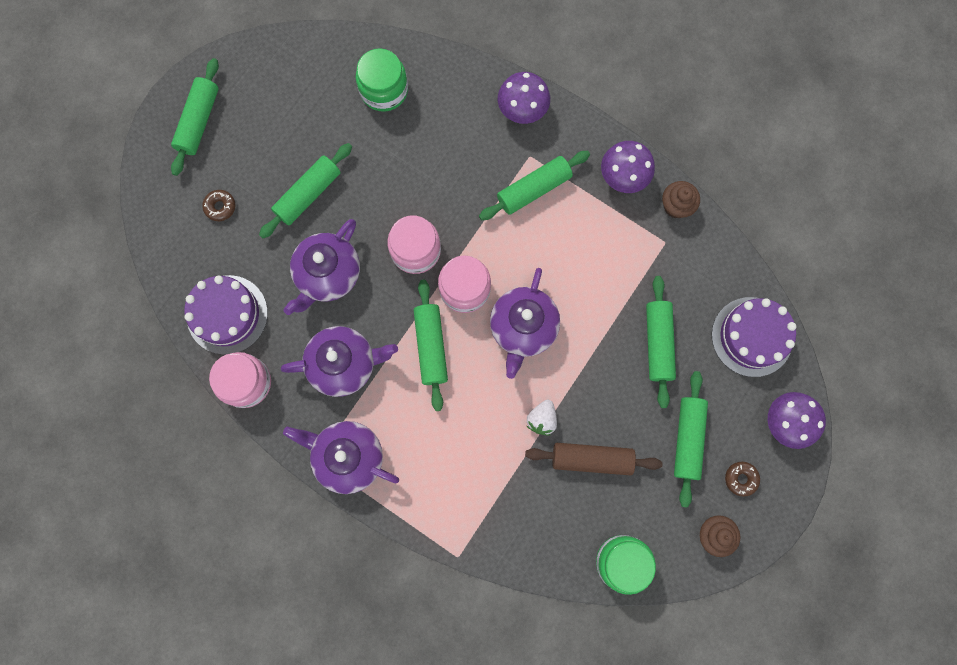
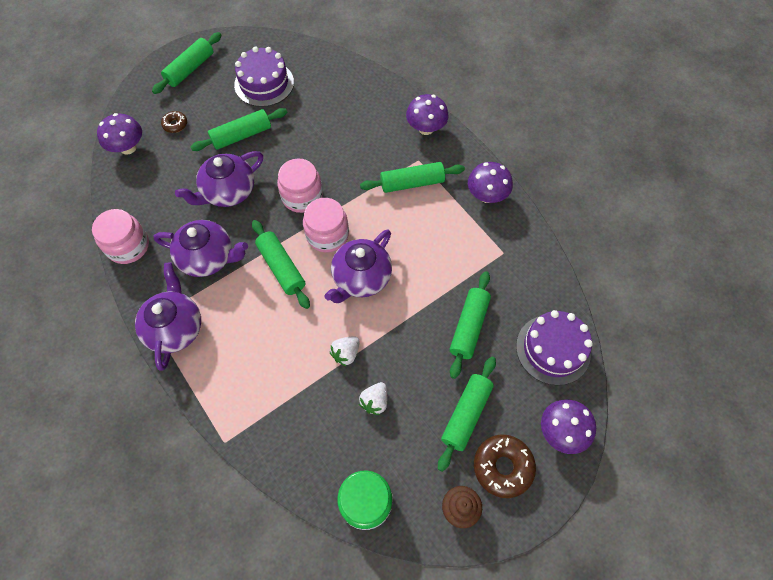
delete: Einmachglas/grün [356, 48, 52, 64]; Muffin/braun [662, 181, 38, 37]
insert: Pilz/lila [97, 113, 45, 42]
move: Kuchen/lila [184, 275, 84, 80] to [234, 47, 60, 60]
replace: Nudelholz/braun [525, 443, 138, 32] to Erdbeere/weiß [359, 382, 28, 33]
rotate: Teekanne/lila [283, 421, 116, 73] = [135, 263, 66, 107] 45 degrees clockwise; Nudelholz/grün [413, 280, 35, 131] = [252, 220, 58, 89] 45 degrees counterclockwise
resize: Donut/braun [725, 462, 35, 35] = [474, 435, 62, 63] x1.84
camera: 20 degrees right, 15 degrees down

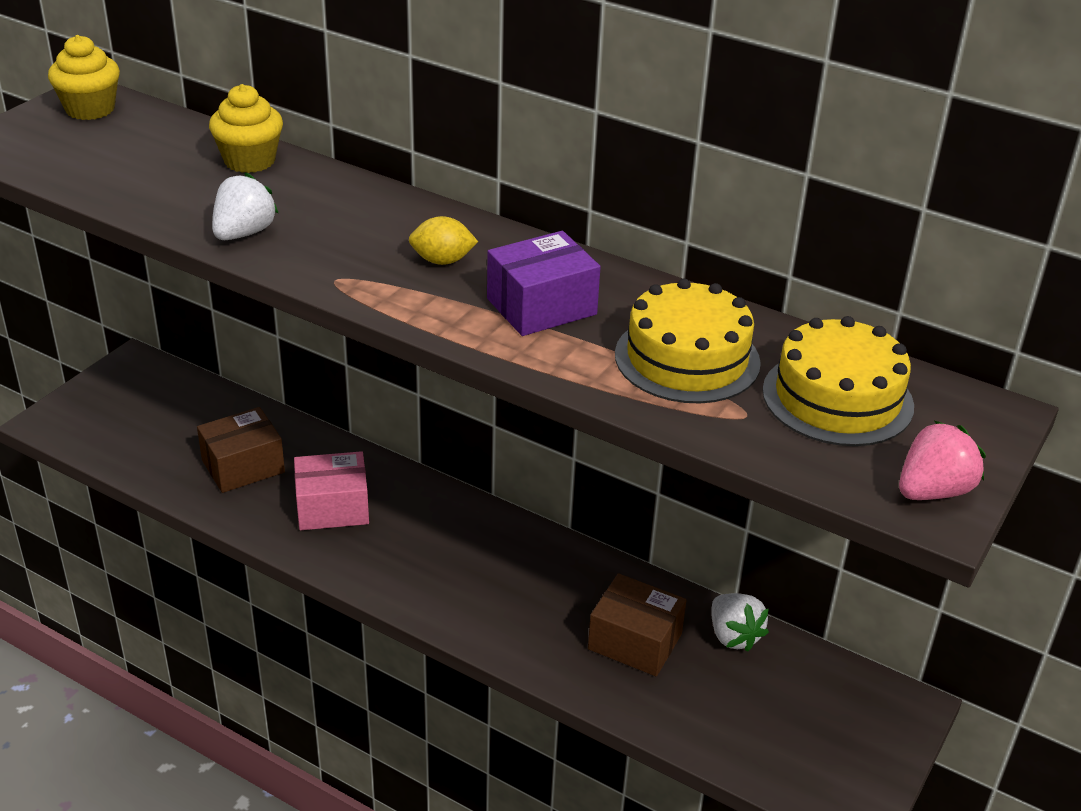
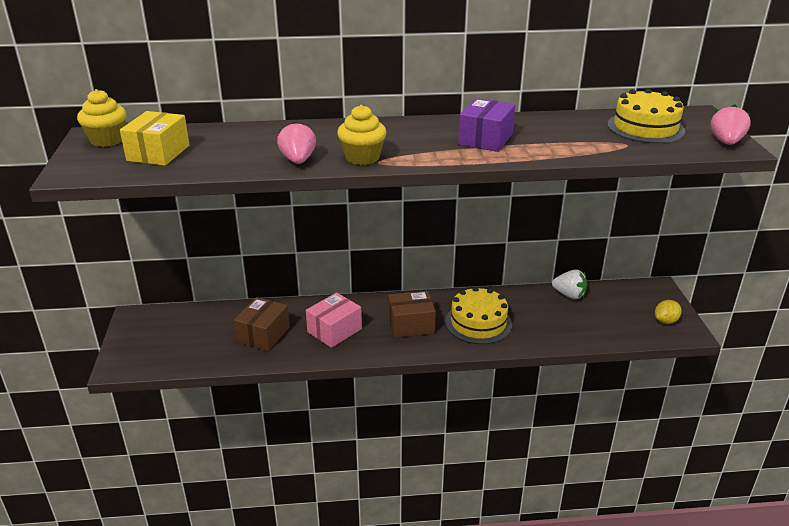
insert: Schachtel/gelb [120, 111, 69, 55]
move: Muffin/gelb [209, 84, 74, 89] to [337, 105, 50, 60]; Zitrone/gelb [409, 216, 69, 49] to [655, 300, 27, 24]; Schachtel/braun [588, 573, 99, 103] to [388, 291, 48, 47]; Kuchen/gelb [615, 278, 146, 125] to [445, 287, 67, 57]
recolor: Erdbeere/weiß [212, 173, 66, 67] to Erdbeere/rosa [277, 121, 39, 43]
camera: 35 degrees left, 5 degrees down

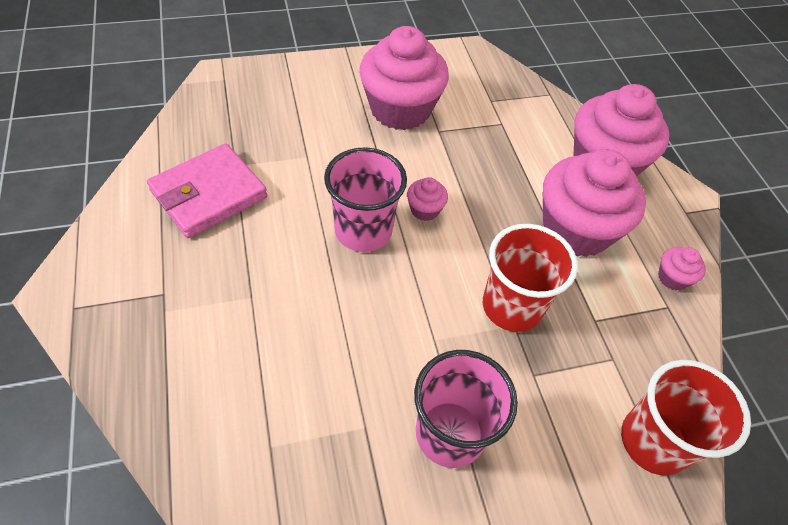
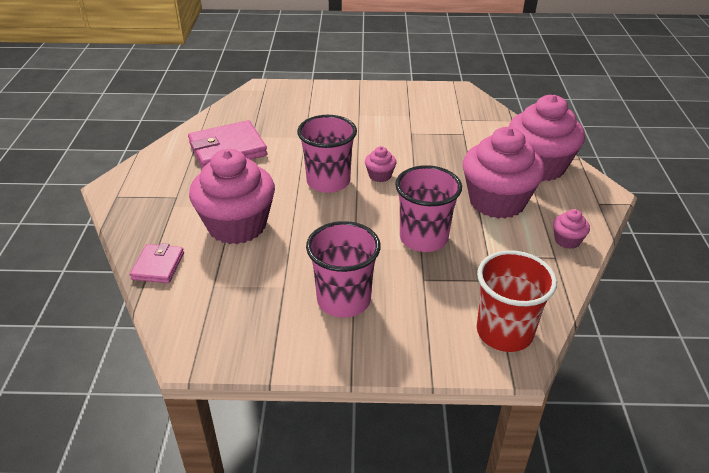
insert: Geldbörse/rosa [130, 243, 54, 40]
move: Muffin/rosa [359, 26, 90, 104] to [189, 149, 86, 95]
recolor: Becher/rot [483, 224, 95, 108] to Becher/rosa [395, 165, 67, 87]
camera: 20 degrees right, 15 degrees down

__How to complete this task__
The preceding entries are to be written out again exactly, with the pictures removed.

__Answer section__
delete: Einmachglas/grün [356, 48, 52, 64]; Muffin/braun [662, 181, 38, 37]
insert: Pilz/lila [97, 113, 45, 42]
move: Kuchen/lila [184, 275, 84, 80] to [234, 47, 60, 60]
replace: Nudelholz/braun [525, 443, 138, 32] to Erdbeere/weiß [359, 382, 28, 33]
rotate: Teekanne/lila [283, 421, 116, 73] = [135, 263, 66, 107] 45 degrees clockwise; Nudelholz/grün [413, 280, 35, 131] = [252, 220, 58, 89] 45 degrees counterclockwise
resize: Donut/braun [725, 462, 35, 35] = [474, 435, 62, 63] x1.84
camera: 20 degrees right, 15 degrees down

insert: Schachtel/gelb [120, 111, 69, 55]
move: Muffin/gelb [209, 84, 74, 89] to [337, 105, 50, 60]; Zitrone/gelb [409, 216, 69, 49] to [655, 300, 27, 24]; Schachtel/braun [588, 573, 99, 103] to [388, 291, 48, 47]; Kuchen/gelb [615, 278, 146, 125] to [445, 287, 67, 57]
recolor: Erdbeere/weiß [212, 173, 66, 67] to Erdbeere/rosa [277, 121, 39, 43]
camera: 35 degrees left, 5 degrees down

insert: Geldbörse/rosa [130, 243, 54, 40]
move: Muffin/rosa [359, 26, 90, 104] to [189, 149, 86, 95]
recolor: Becher/rot [483, 224, 95, 108] to Becher/rosa [395, 165, 67, 87]
camera: 20 degrees right, 15 degrees down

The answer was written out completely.